--- Exercise instructions ---
Copy the entries exactly. Their pictures do not belong in the copy.

==========

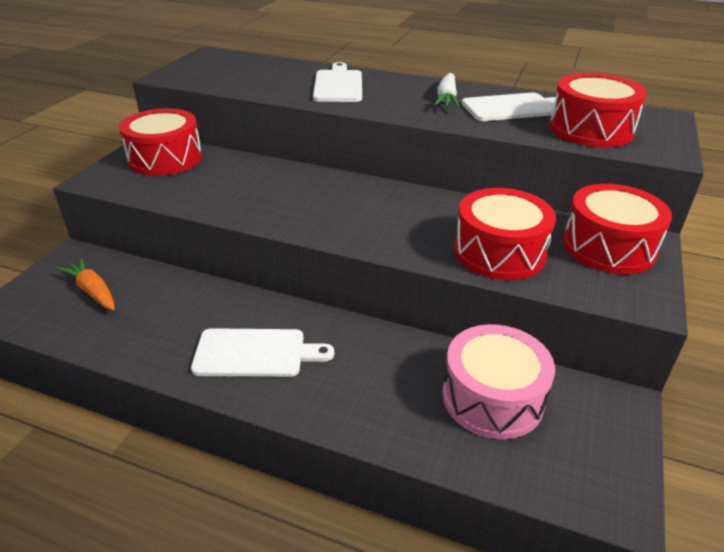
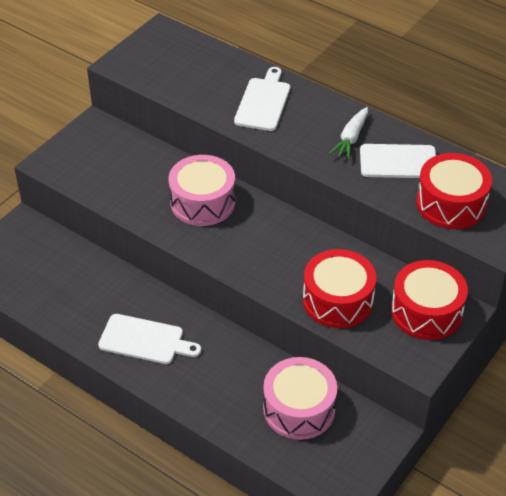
camera: 15 degrees right, 10 degrees up
(93, 291) = (36, 261): orange carrot -> none
(165, 158) = (106, 145): red drum -> none
(293, 189) = (203, 202): none -> pink drum

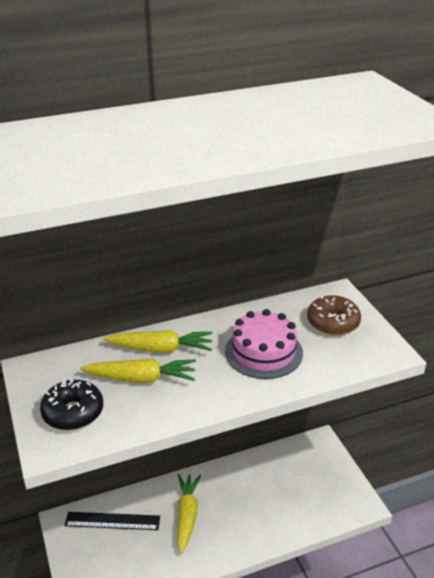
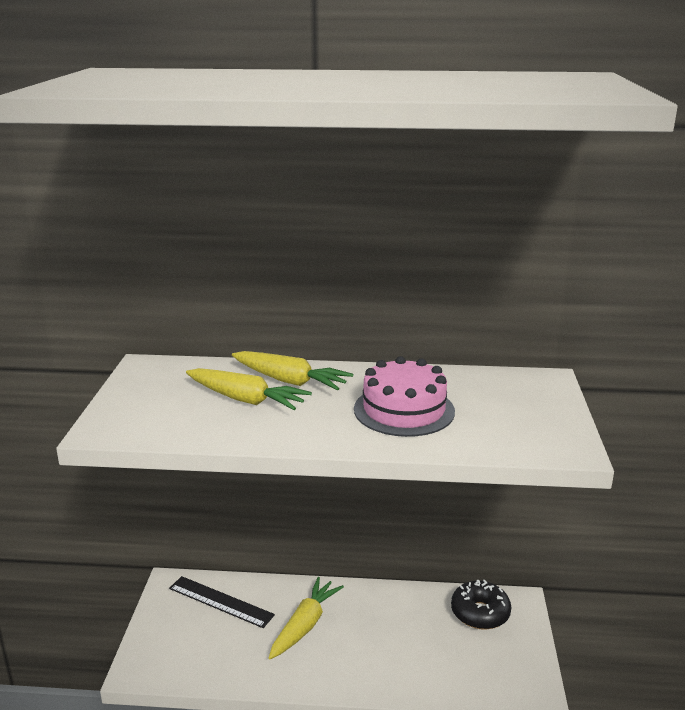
camera: 25 degrees right, 10 degrees down
(73, 412) = (151, 409): black donut -> black donut (480, 613)
(333, 322) = (515, 404): brown donut -> none

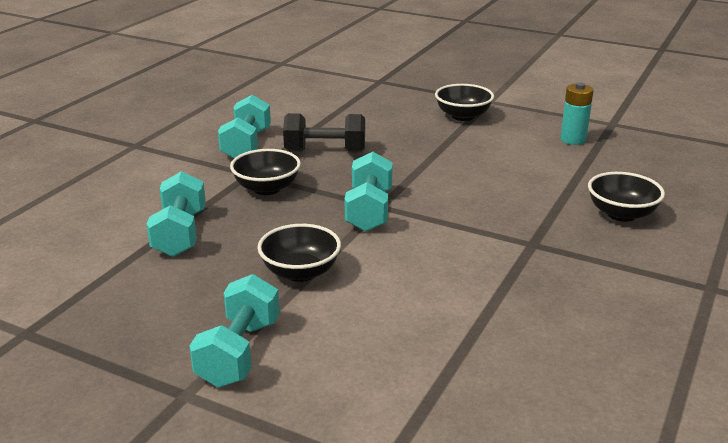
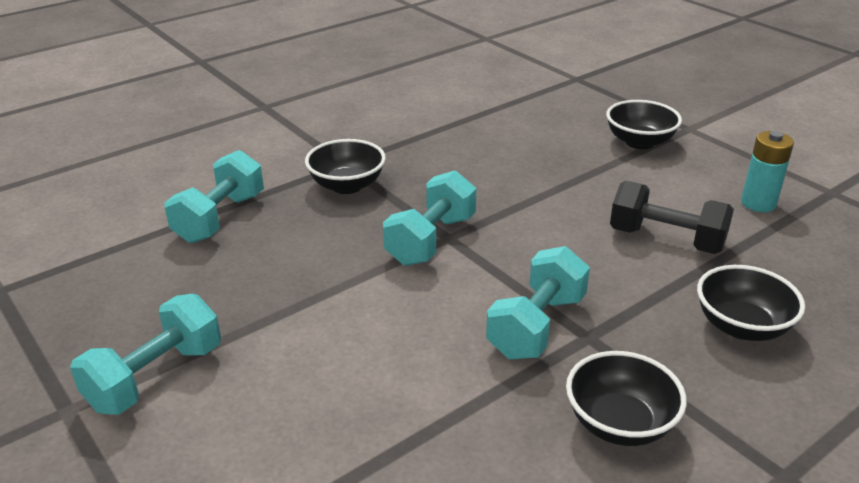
camera: 25 degrees right, 5 degrees up
(246, 145) = (369, 129): turquoise dumbbell -> turquoise dumbbell (537, 326)
(300, 272) = (296, 297): black bowl -> black bowl (620, 423)
(325, 151) = (444, 154): black dumbbell -> black dumbbell (666, 240)

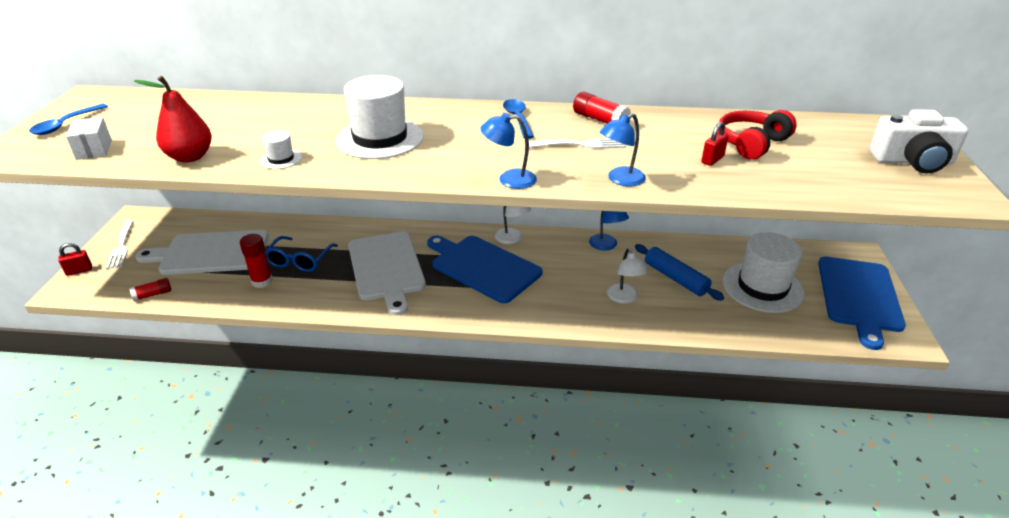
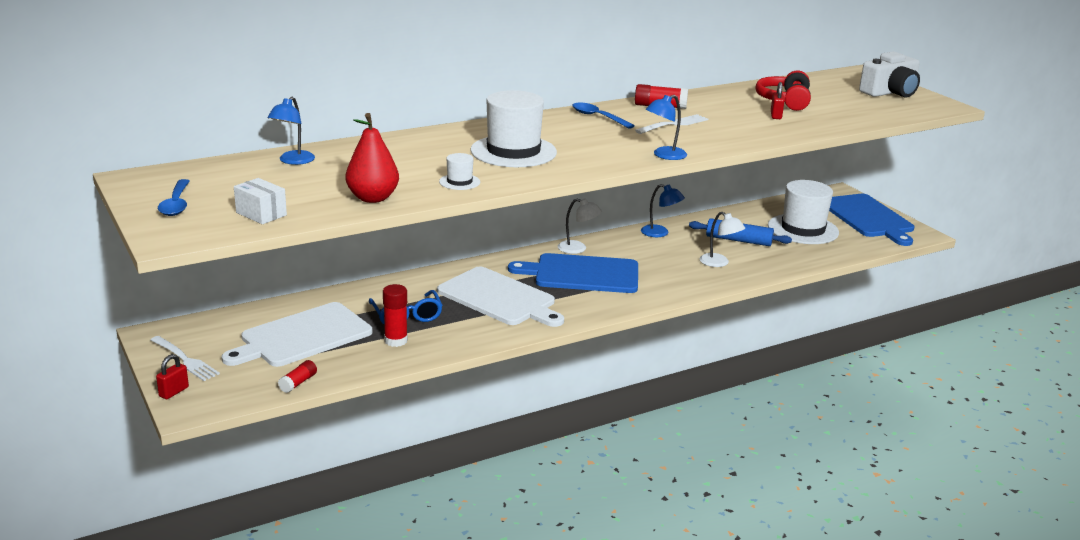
camera: 35 degrees left, 10 degrees down
(620, 180) = (738, 139): blue lamp -> blue lamp (293, 161)

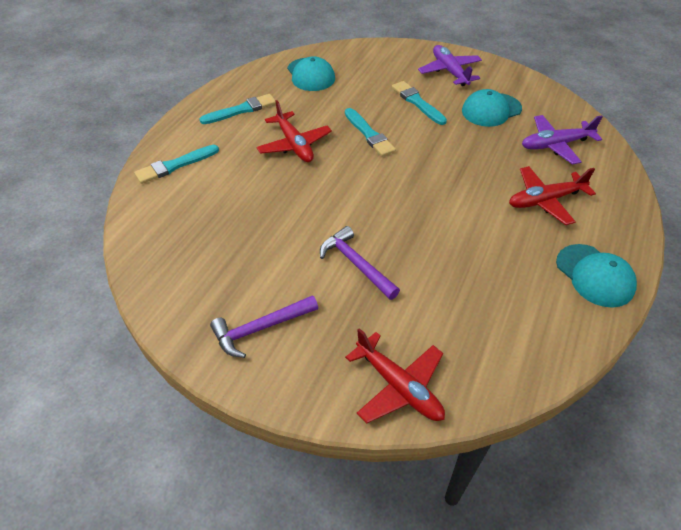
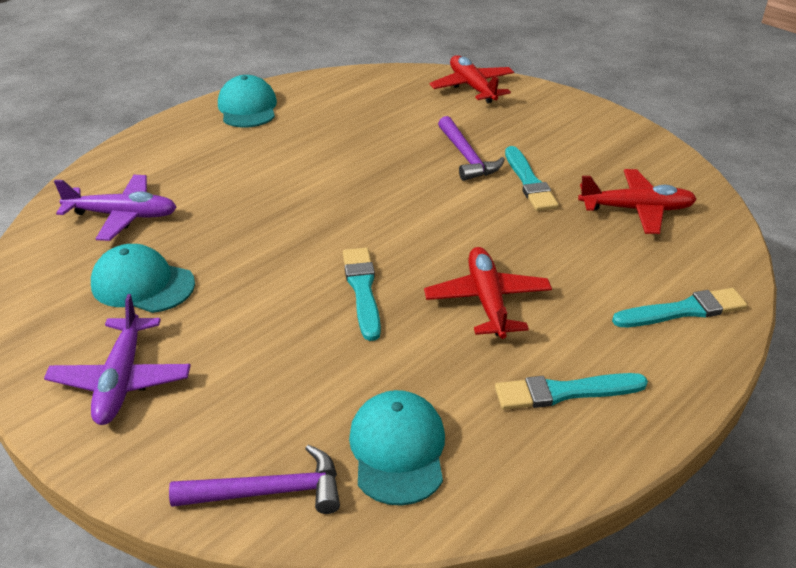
camera: 160 degrees left, 10 degrees down
(260, 328) = (578, 134): purple hammer -> purple hammer (269, 492)
(417, 102) = (243, 327): turquoise brush -> turquoise brush (529, 182)
(491, 110) = (142, 284): turquoise cap -> turquoise cap turned 150 degrees counterclockwise
(545, 200) = (217, 165): red plane -> red plane (637, 209)

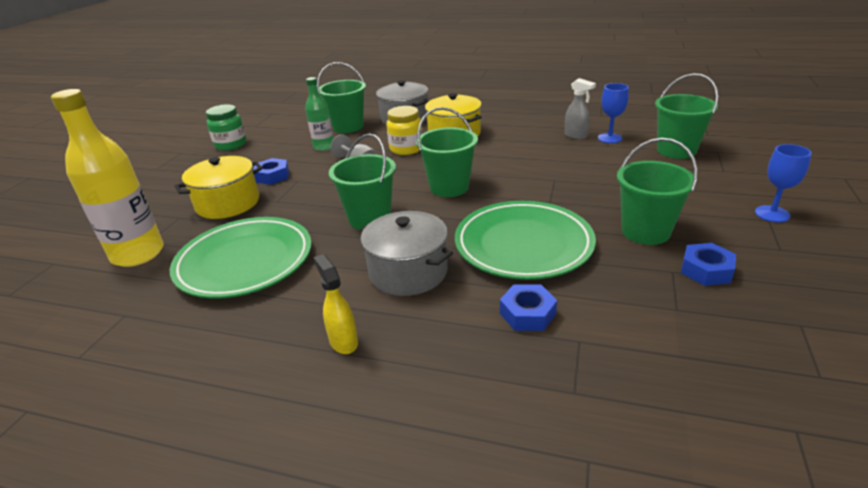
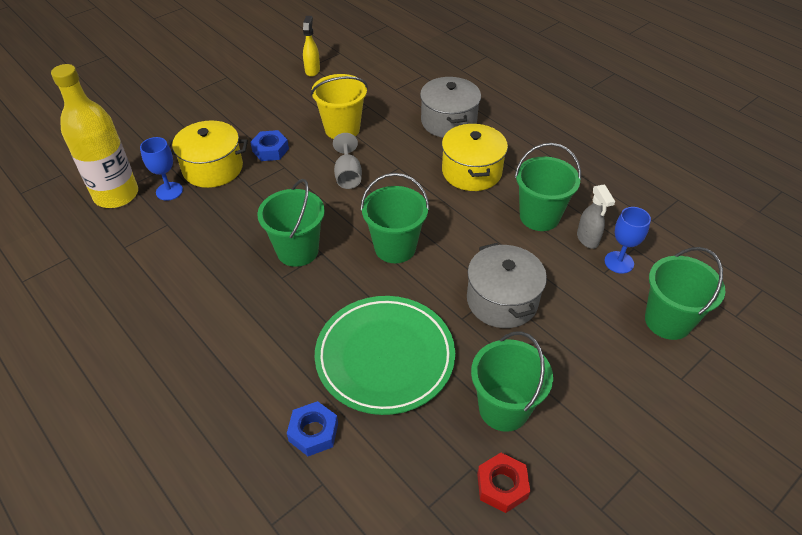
camera: 30 degrees right, 15 degrees up
(231, 145) = (272, 85): green jar -> none
(245, 262) = (174, 247): green plate -> none
(324, 147) = (342, 129): green bottle -> yellow bucket
(343, 342) = (172, 373): yellow spray bottle -> yellow spray bottle (312, 70)
(348, 127) = (387, 108): green bucket -> green bucket (539, 217)
(406, 149) = (408, 171): yellow jar -> none
(408, 272) = (272, 331): grey pot -> grey pot (502, 300)
(706, 270) = (502, 486): blue nut -> red nut
(772, 214) = (652, 465): blue goblet -> blue goblet (169, 191)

==========

--- Answer space ---
camera: 15 degrees right, 10 degrees up
(93, 291) = (36, 261): orange carrot -> none
(165, 158) = (106, 145): red drum -> none
(293, 189) = (203, 202): none -> pink drum

camera: 25 degrees right, 10 degrees down
(73, 412) = (151, 409): black donut -> black donut (480, 613)
(333, 322) = (515, 404): brown donut -> none

camera: 25 degrees right, 5 degrees up
(246, 145) = (369, 129): turquoise dumbbell -> turquoise dumbbell (537, 326)
(300, 272) = (296, 297): black bowl -> black bowl (620, 423)
(325, 151) = (444, 154): black dumbbell -> black dumbbell (666, 240)

camera: 35 degrees left, 10 degrees down
(620, 180) = (738, 139): blue lamp -> blue lamp (293, 161)

camera: 160 degrees left, 10 degrees down
(260, 328) = (578, 134): purple hammer -> purple hammer (269, 492)
(417, 102) = (243, 327): turquoise brush -> turquoise brush (529, 182)
(491, 110) = (142, 284): turquoise cap -> turquoise cap turned 150 degrees counterclockwise
(545, 200) = (217, 165): red plane -> red plane (637, 209)

camera: 30 degrees right, 15 degrees up
(231, 145) = (272, 85): green jar -> none
(245, 262) = (174, 247): green plate -> none
(324, 147) = (342, 129): green bottle -> yellow bucket
(343, 342) = (172, 373): yellow spray bottle -> yellow spray bottle (312, 70)
(348, 127) = (387, 108): green bucket -> green bucket (539, 217)
(406, 149) = (408, 171): yellow jar -> none
(408, 272) = (272, 331): grey pot -> grey pot (502, 300)
(706, 270) = (502, 486): blue nut -> red nut
(772, 214) = (652, 465): blue goblet -> blue goblet (169, 191)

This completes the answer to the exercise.